WHAT TO WORK ON
The data below is to be copied exactly, line by line.

Version difference data
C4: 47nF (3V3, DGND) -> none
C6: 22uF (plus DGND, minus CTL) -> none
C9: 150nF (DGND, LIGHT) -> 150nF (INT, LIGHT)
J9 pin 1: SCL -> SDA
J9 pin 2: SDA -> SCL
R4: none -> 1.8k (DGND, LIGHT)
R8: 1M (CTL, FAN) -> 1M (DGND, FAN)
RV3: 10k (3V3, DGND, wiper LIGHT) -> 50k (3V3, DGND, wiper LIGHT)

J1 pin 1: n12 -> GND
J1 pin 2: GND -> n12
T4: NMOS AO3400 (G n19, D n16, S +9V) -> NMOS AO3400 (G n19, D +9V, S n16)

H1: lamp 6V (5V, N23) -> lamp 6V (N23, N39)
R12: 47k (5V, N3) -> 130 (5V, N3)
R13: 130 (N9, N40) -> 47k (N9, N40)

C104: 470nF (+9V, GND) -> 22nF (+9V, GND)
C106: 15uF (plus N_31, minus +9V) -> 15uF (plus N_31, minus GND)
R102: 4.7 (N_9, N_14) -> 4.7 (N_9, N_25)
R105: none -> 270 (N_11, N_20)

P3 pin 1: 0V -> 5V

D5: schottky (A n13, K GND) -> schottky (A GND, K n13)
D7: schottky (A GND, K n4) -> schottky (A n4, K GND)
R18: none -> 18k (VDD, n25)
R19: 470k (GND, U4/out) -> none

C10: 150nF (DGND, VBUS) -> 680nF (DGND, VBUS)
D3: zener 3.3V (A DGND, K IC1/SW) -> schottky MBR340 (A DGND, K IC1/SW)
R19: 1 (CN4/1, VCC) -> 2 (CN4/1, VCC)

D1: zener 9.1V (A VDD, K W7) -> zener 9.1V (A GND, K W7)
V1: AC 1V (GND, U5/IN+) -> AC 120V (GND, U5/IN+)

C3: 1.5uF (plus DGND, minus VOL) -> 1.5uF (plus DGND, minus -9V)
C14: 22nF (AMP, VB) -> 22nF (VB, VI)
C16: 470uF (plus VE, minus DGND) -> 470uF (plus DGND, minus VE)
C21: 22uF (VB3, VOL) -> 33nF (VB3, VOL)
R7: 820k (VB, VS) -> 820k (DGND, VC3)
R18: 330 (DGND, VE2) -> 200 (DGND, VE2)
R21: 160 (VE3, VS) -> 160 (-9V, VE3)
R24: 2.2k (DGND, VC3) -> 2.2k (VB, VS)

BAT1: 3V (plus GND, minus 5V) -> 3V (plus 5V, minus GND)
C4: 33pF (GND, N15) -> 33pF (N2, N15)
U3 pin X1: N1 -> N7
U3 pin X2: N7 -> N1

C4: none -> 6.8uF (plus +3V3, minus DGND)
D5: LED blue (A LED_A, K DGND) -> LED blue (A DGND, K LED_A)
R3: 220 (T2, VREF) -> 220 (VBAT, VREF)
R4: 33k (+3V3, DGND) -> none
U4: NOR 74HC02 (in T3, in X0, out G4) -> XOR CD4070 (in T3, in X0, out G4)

SOLUTION TO THIS EXERCISE
C4: 47nF (3V3, DGND) -> none
C6: 22uF (plus DGND, minus CTL) -> none
C9: 150nF (DGND, LIGHT) -> 150nF (INT, LIGHT)
J9 pin 1: SCL -> SDA
J9 pin 2: SDA -> SCL
R4: none -> 1.8k (DGND, LIGHT)
R8: 1M (CTL, FAN) -> 1M (DGND, FAN)
RV3: 10k (3V3, DGND, wiper LIGHT) -> 50k (3V3, DGND, wiper LIGHT)

J1 pin 1: n12 -> GND
J1 pin 2: GND -> n12
T4: NMOS AO3400 (G n19, D n16, S +9V) -> NMOS AO3400 (G n19, D +9V, S n16)

H1: lamp 6V (5V, N23) -> lamp 6V (N23, N39)
R12: 47k (5V, N3) -> 130 (5V, N3)
R13: 130 (N9, N40) -> 47k (N9, N40)

C104: 470nF (+9V, GND) -> 22nF (+9V, GND)
C106: 15uF (plus N_31, minus +9V) -> 15uF (plus N_31, minus GND)
R102: 4.7 (N_9, N_14) -> 4.7 (N_9, N_25)
R105: none -> 270 (N_11, N_20)

P3 pin 1: 0V -> 5V

D5: schottky (A n13, K GND) -> schottky (A GND, K n13)
D7: schottky (A GND, K n4) -> schottky (A n4, K GND)
R18: none -> 18k (VDD, n25)
R19: 470k (GND, U4/out) -> none

C10: 150nF (DGND, VBUS) -> 680nF (DGND, VBUS)
D3: zener 3.3V (A DGND, K IC1/SW) -> schottky MBR340 (A DGND, K IC1/SW)
R19: 1 (CN4/1, VCC) -> 2 (CN4/1, VCC)

D1: zener 9.1V (A VDD, K W7) -> zener 9.1V (A GND, K W7)
V1: AC 1V (GND, U5/IN+) -> AC 120V (GND, U5/IN+)

C3: 1.5uF (plus DGND, minus VOL) -> 1.5uF (plus DGND, minus -9V)
C14: 22nF (AMP, VB) -> 22nF (VB, VI)
C16: 470uF (plus VE, minus DGND) -> 470uF (plus DGND, minus VE)
C21: 22uF (VB3, VOL) -> 33nF (VB3, VOL)
R7: 820k (VB, VS) -> 820k (DGND, VC3)
R18: 330 (DGND, VE2) -> 200 (DGND, VE2)
R21: 160 (VE3, VS) -> 160 (-9V, VE3)
R24: 2.2k (DGND, VC3) -> 2.2k (VB, VS)

BAT1: 3V (plus GND, minus 5V) -> 3V (plus 5V, minus GND)
C4: 33pF (GND, N15) -> 33pF (N2, N15)
U3 pin X1: N1 -> N7
U3 pin X2: N7 -> N1

C4: none -> 6.8uF (plus +3V3, minus DGND)
D5: LED blue (A LED_A, K DGND) -> LED blue (A DGND, K LED_A)
R3: 220 (T2, VREF) -> 220 (VBAT, VREF)
R4: 33k (+3V3, DGND) -> none
U4: NOR 74HC02 (in T3, in X0, out G4) -> XOR CD4070 (in T3, in X0, out G4)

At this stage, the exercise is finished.